Before and after images.
== Segment start ==

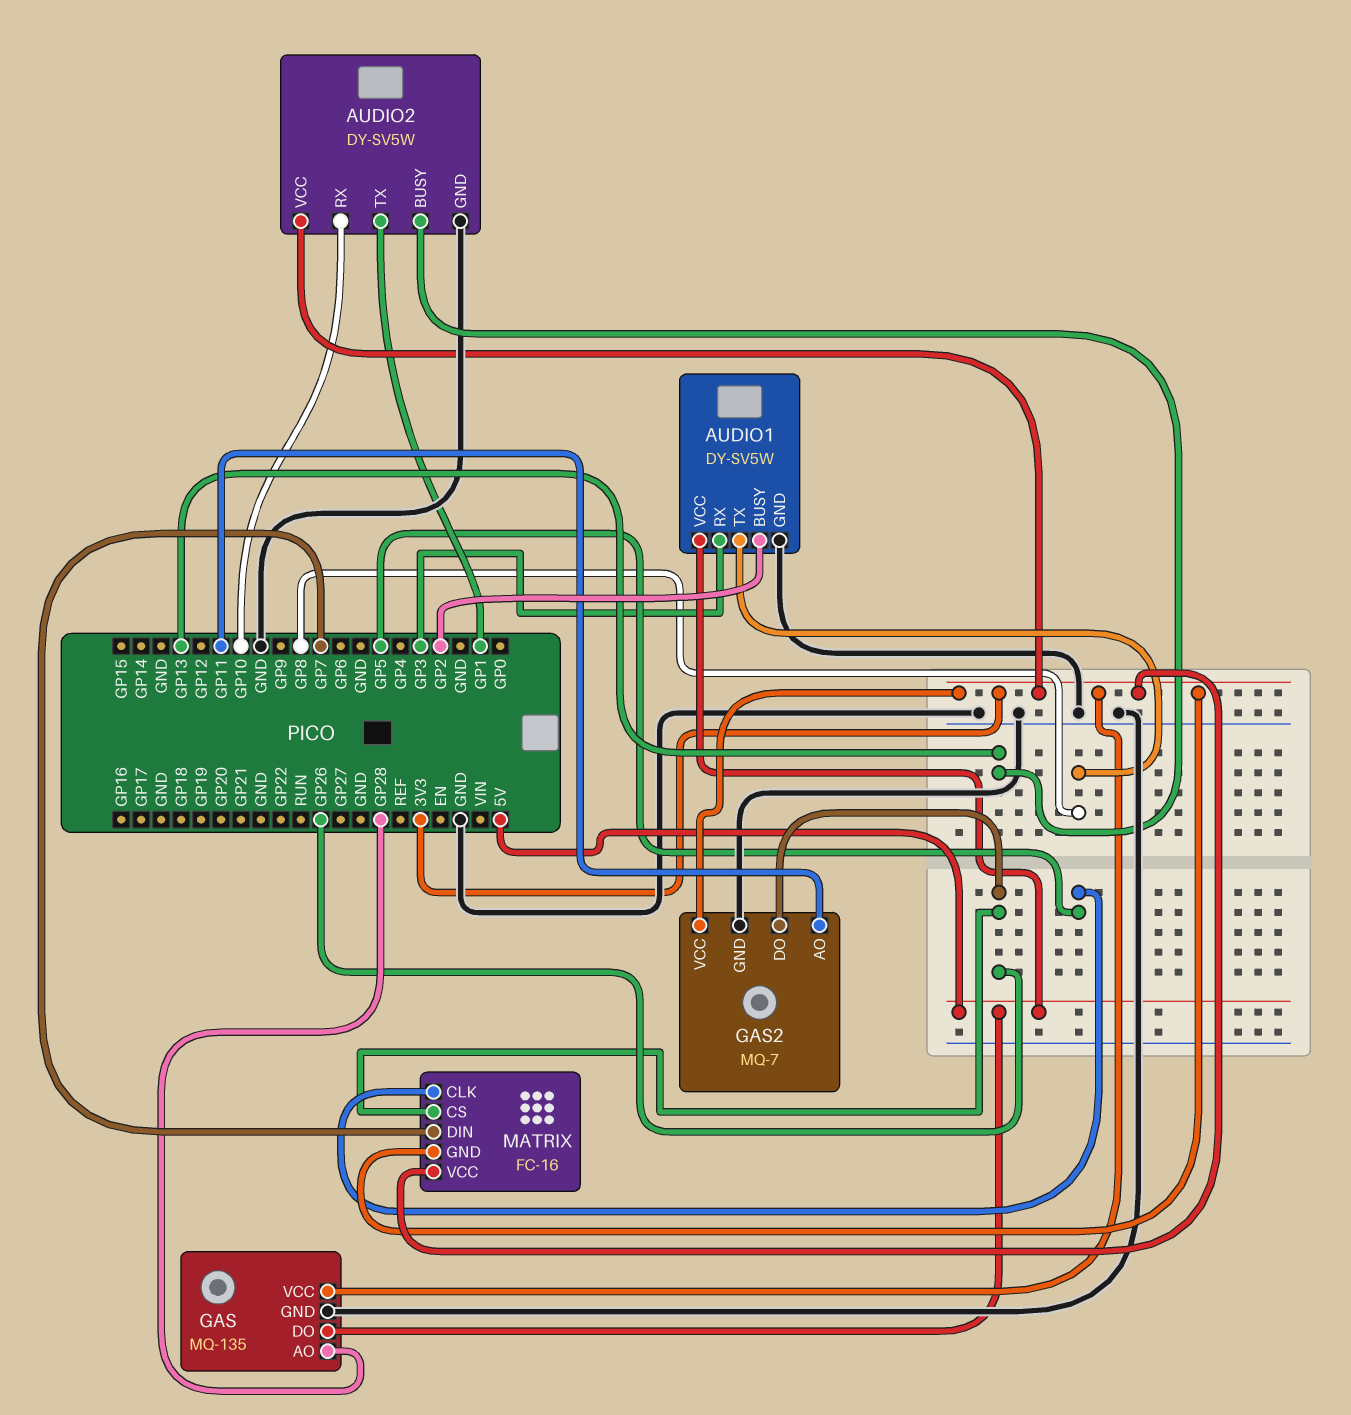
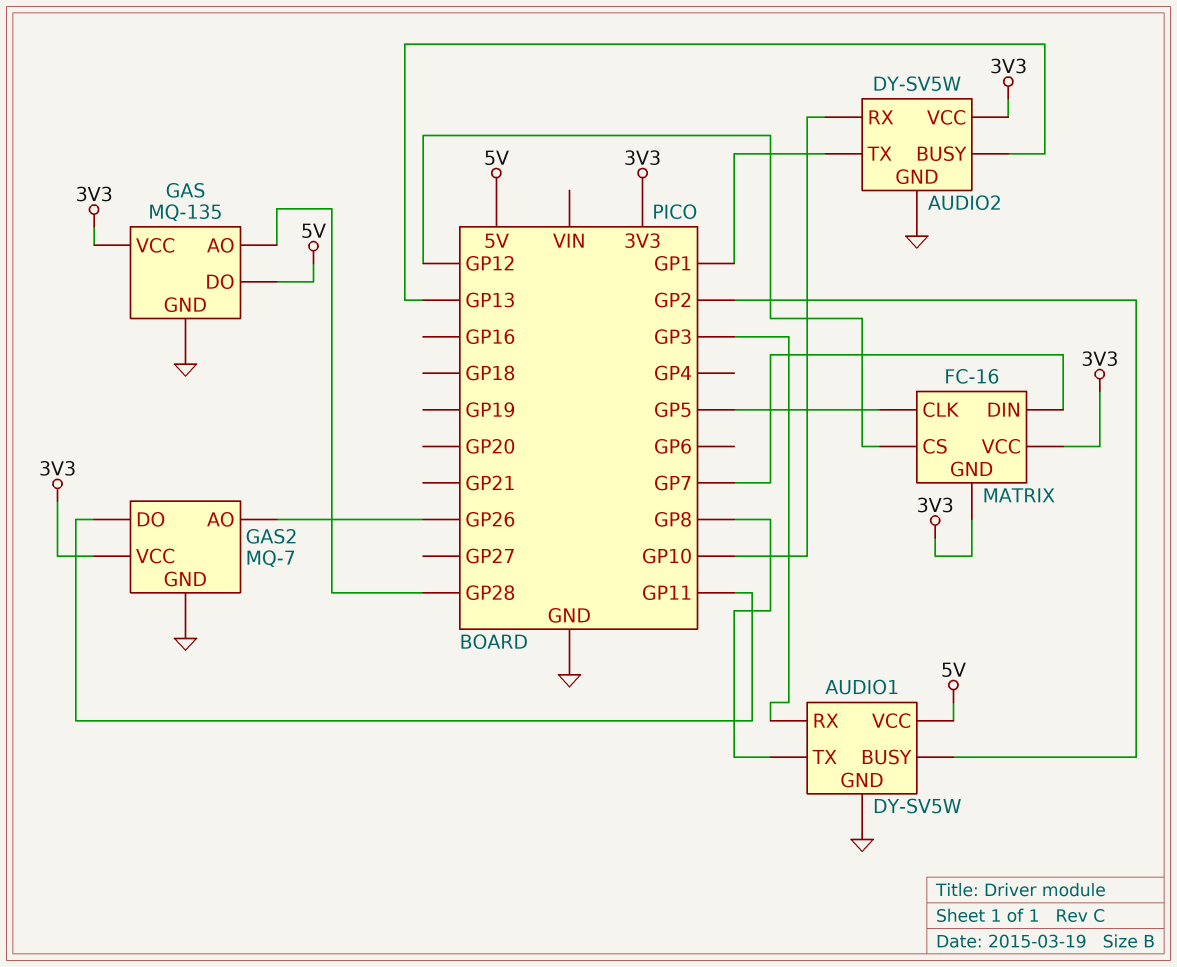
GAS2 pin AO: GP11 -> GP26
GAS2 pin DO: GP26 -> GP11
MATRIX pin CS: GP26 -> GP12

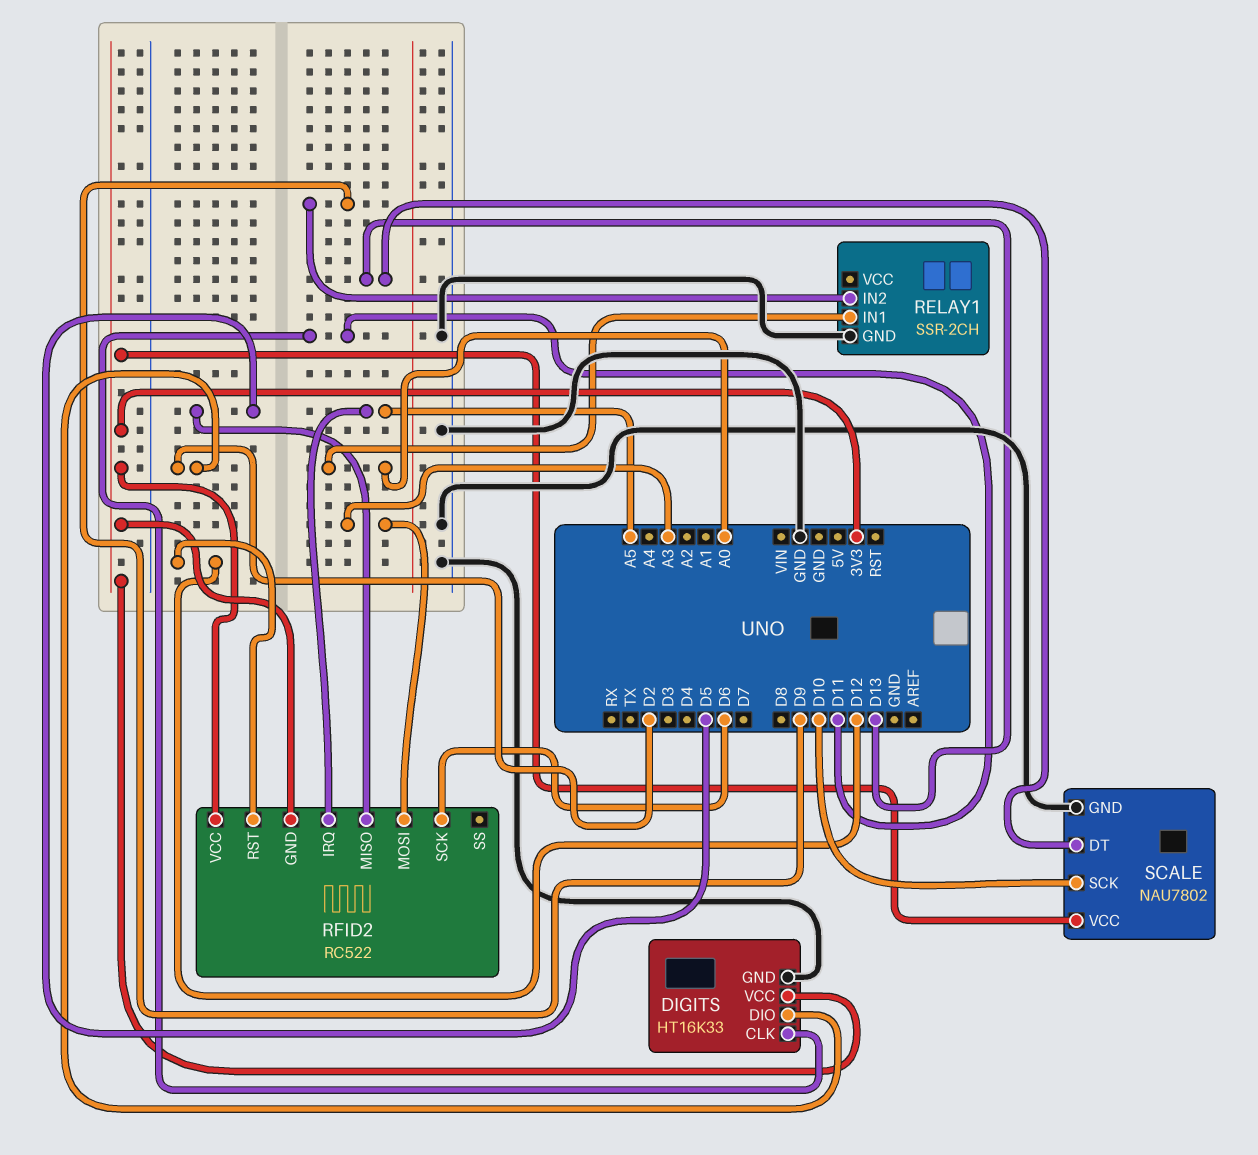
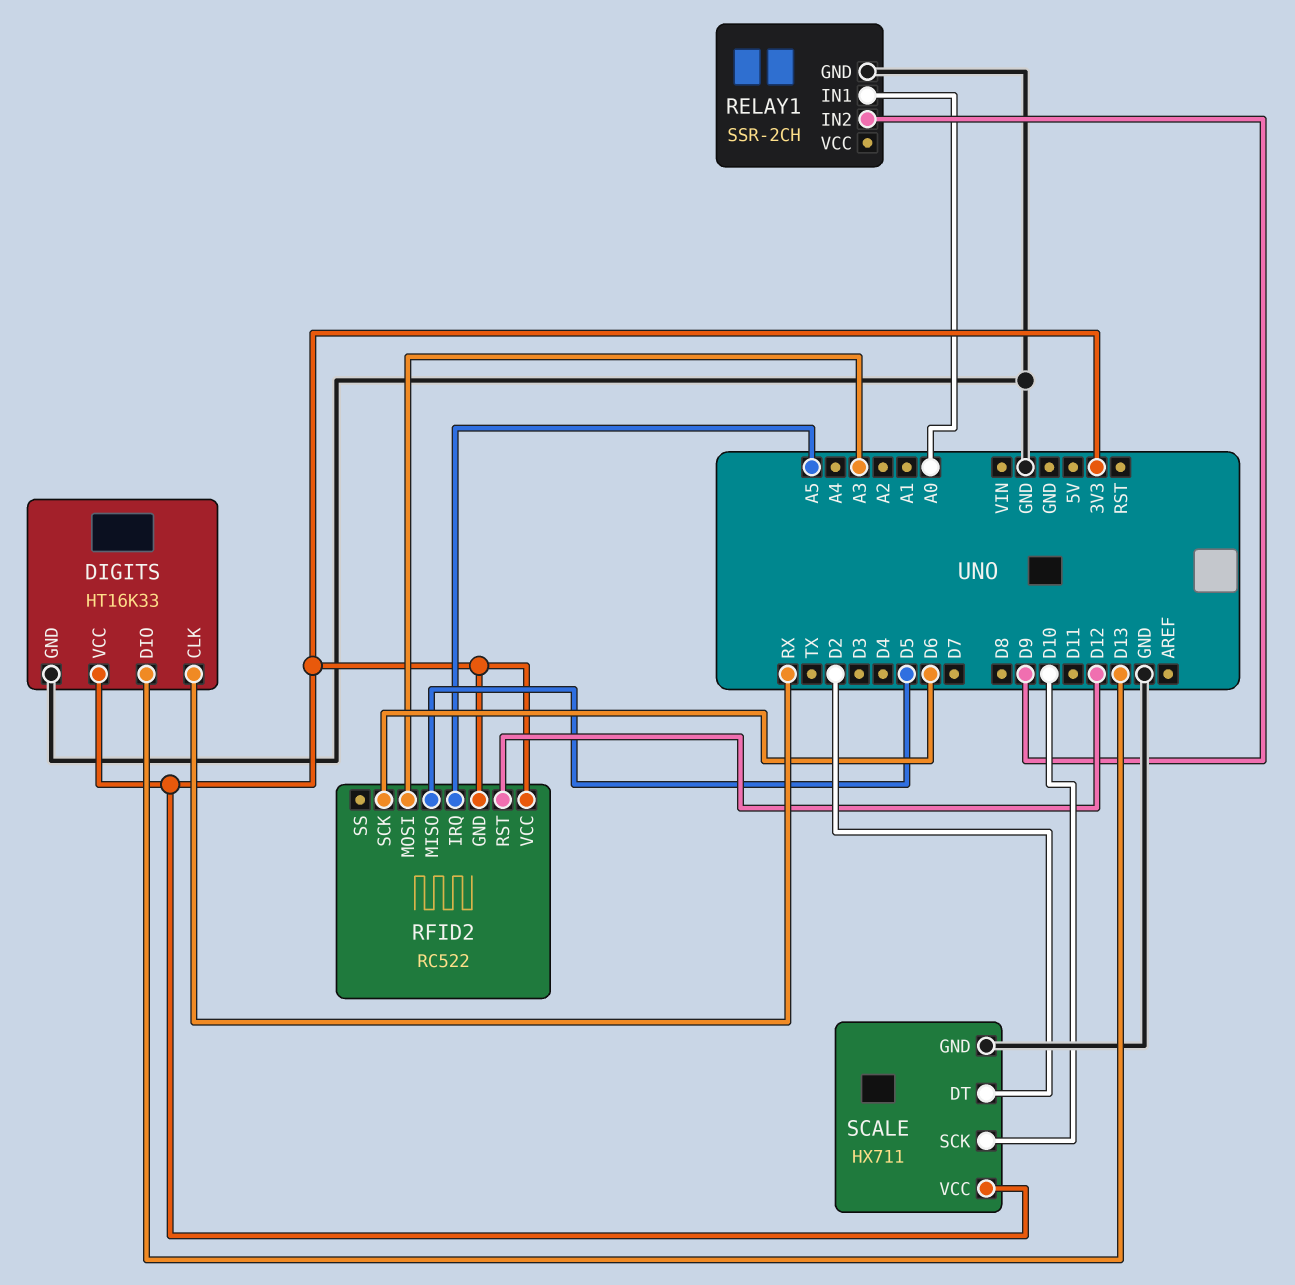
DIGITS pin CLK: D11 -> RX
DIGITS pin DIO: D2 -> D13
SCALE: NAU7802 -> HX711
SCALE pin DT: D13 -> D2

== Segment end ==

About this exercise. Please write out the lines above exactly, from the one that contains "MATRIX pin CS: GP26 -> GP12" through the final line, and include none of the pictures.

Exercise response.
MATRIX pin CS: GP26 -> GP12

DIGITS pin CLK: D11 -> RX
DIGITS pin DIO: D2 -> D13
SCALE: NAU7802 -> HX711
SCALE pin DT: D13 -> D2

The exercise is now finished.